[Problem]
Your task is to output the listing word for word, with pictures excluded.

[Exercise data]
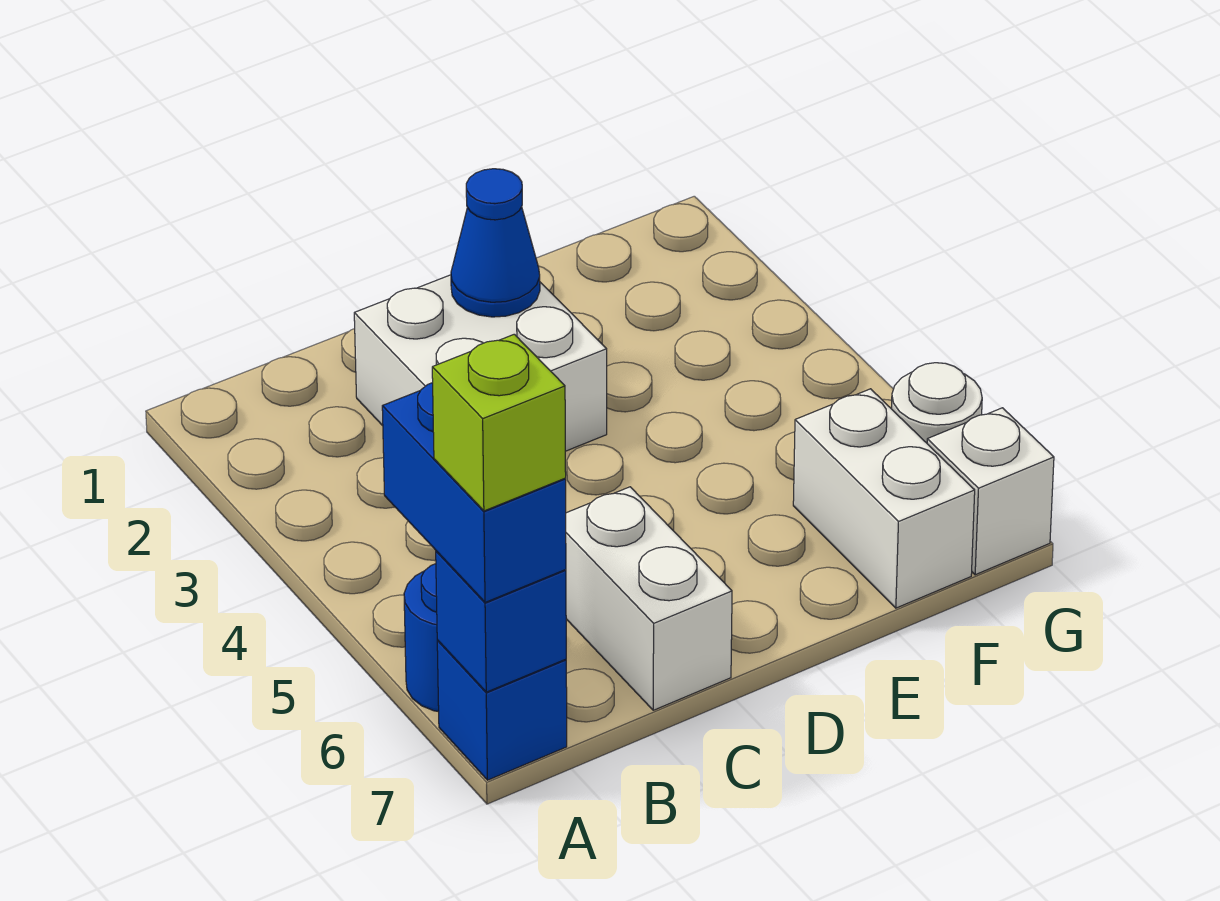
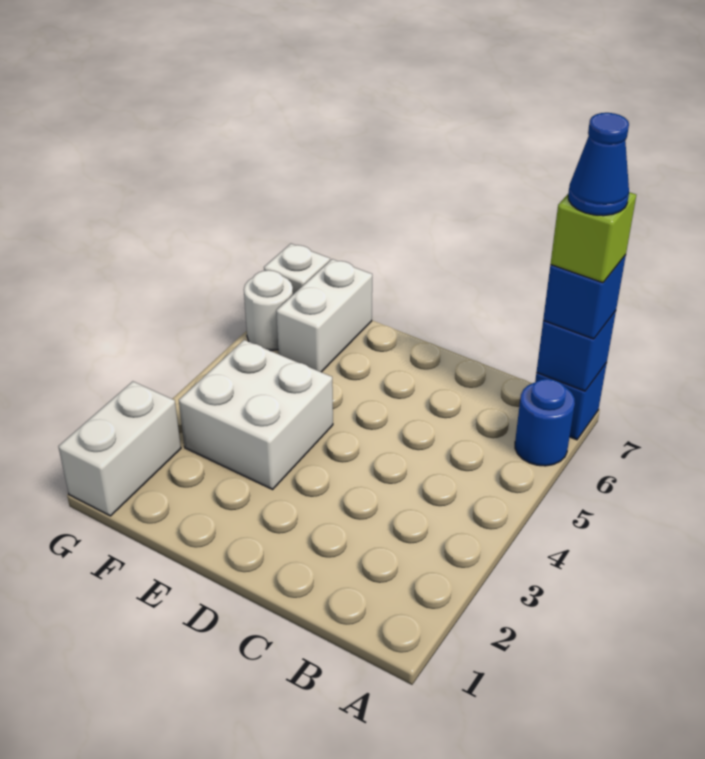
blue brick A6:A7 level 3 -> blue brick A7 level 3
white brick C2:D3 level 1 -> white brick E3:F4 level 1
white brick C6:C7 level 1 -> white brick G1:G2 level 1
blue cone D2 level 2 -> blue cone A7 level 5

[Response]
blue brick A6:A7 level 3 -> blue brick A7 level 3
white brick C2:D3 level 1 -> white brick E3:F4 level 1
white brick C6:C7 level 1 -> white brick G1:G2 level 1
blue cone D2 level 2 -> blue cone A7 level 5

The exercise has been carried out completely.